GIVEN RECORDS
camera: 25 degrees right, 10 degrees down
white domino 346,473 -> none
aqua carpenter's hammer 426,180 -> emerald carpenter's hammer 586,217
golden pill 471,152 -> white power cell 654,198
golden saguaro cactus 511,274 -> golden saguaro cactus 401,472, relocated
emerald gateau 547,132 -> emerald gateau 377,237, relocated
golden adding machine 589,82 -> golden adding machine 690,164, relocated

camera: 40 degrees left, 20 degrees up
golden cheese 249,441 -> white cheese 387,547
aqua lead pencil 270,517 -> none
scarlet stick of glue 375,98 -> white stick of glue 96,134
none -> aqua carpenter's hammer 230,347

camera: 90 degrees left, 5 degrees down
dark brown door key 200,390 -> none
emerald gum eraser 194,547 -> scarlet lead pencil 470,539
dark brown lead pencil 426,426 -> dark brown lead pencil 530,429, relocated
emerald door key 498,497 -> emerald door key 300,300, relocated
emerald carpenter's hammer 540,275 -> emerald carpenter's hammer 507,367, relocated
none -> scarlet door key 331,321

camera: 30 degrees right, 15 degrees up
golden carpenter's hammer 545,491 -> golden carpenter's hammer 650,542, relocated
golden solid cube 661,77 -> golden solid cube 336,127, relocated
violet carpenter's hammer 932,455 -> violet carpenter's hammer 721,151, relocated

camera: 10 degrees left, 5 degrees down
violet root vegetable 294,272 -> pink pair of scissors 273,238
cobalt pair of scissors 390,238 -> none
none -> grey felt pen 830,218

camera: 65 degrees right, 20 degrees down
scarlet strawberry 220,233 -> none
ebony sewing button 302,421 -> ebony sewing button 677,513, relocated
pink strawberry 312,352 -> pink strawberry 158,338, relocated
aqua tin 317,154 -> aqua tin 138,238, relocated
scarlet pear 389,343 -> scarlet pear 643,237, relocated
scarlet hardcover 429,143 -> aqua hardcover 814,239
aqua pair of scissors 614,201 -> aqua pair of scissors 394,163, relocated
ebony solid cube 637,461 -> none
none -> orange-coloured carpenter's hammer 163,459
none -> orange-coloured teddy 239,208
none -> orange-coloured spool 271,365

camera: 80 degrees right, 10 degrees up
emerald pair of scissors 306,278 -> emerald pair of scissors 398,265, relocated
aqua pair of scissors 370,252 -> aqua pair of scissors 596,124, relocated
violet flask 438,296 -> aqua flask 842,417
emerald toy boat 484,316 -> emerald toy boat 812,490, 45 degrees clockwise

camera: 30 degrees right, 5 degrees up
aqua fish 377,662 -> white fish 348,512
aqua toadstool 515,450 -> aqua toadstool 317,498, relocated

TRY IT
Up to and including the line with "emerald gateau 547,132", reproduce the material above exactly as it appears, starting from its first line.

ANSWER FOR THE TASK
camera: 25 degrees right, 10 degrees down
white domino 346,473 -> none
aqua carpenter's hammer 426,180 -> emerald carpenter's hammer 586,217
golden pill 471,152 -> white power cell 654,198
golden saguaro cactus 511,274 -> golden saguaro cactus 401,472, relocated
emerald gateau 547,132 -> emerald gateau 377,237, relocated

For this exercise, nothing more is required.